Exercise requirements: With the exception of the pictures, write out the data below precisely.

Supplied material:

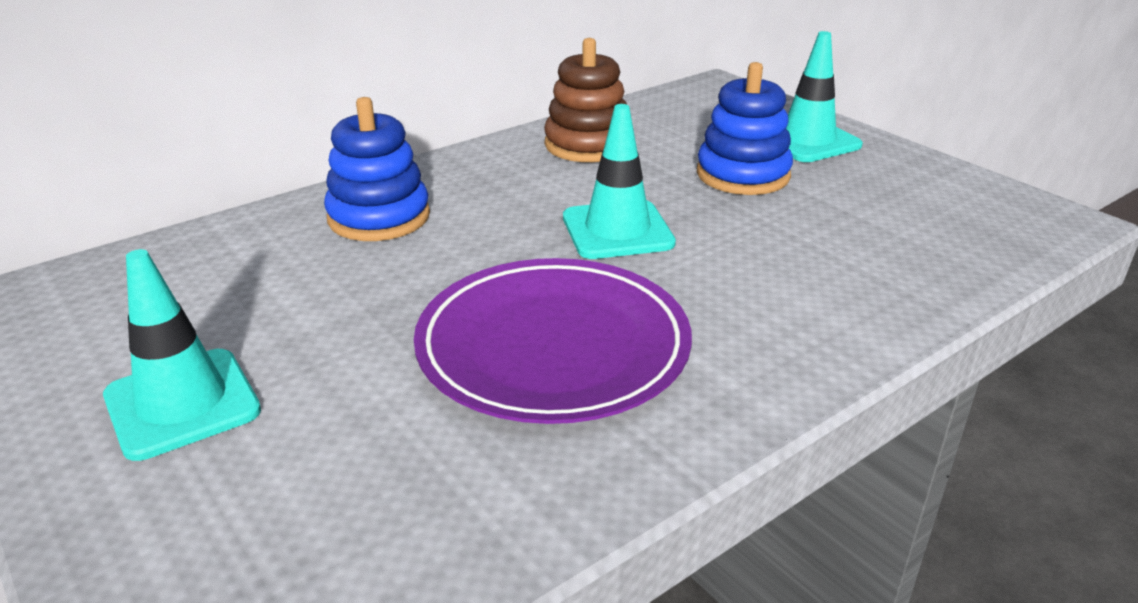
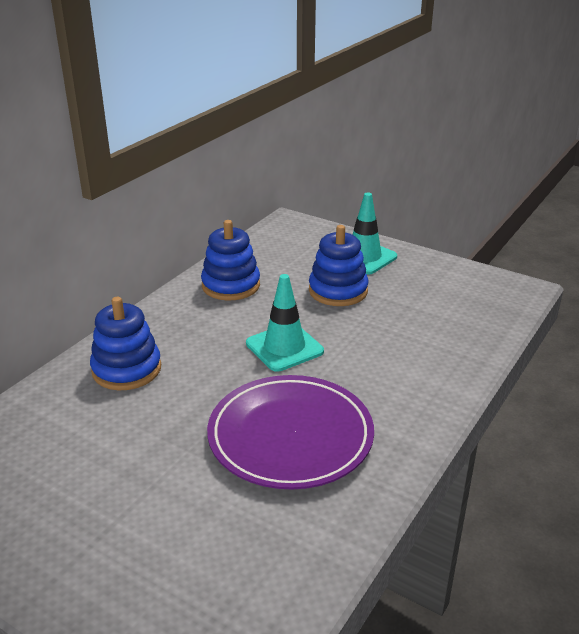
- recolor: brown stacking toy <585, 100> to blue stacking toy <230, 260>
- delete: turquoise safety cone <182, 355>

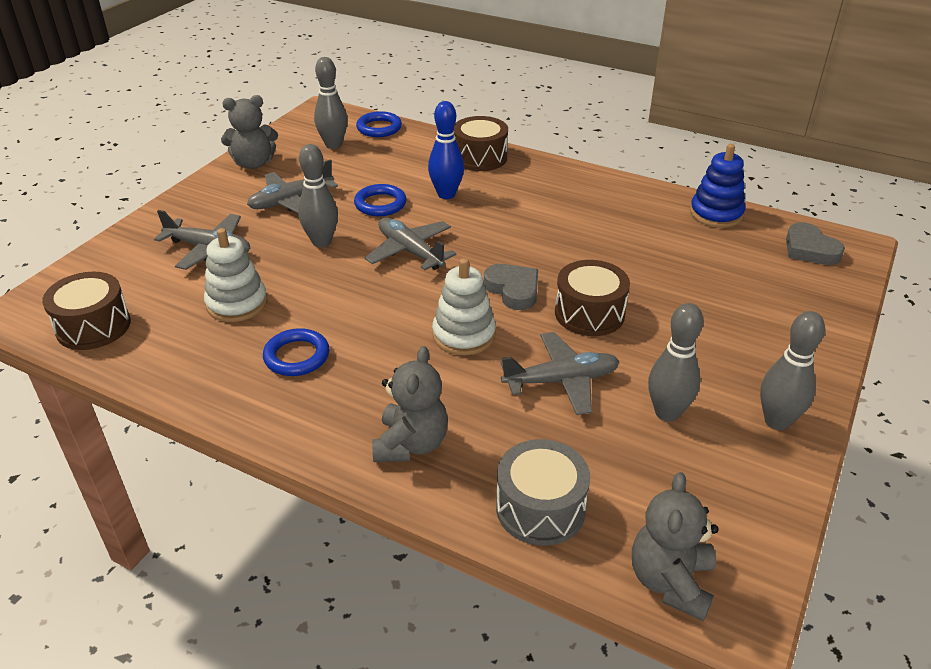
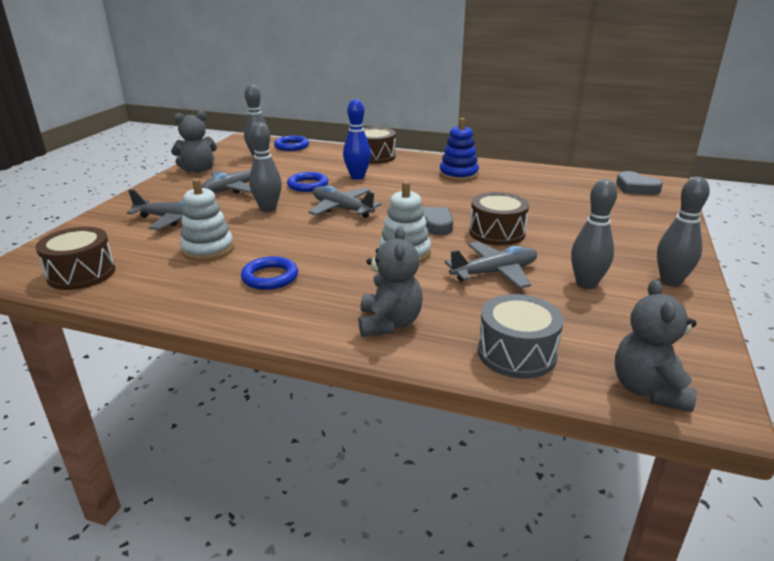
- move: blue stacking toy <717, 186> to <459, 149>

Answer for the task:
- recolor: brown stacking toy <585, 100> to blue stacking toy <230, 260>
- delete: turquoise safety cone <182, 355>

- move: blue stacking toy <717, 186> to <459, 149>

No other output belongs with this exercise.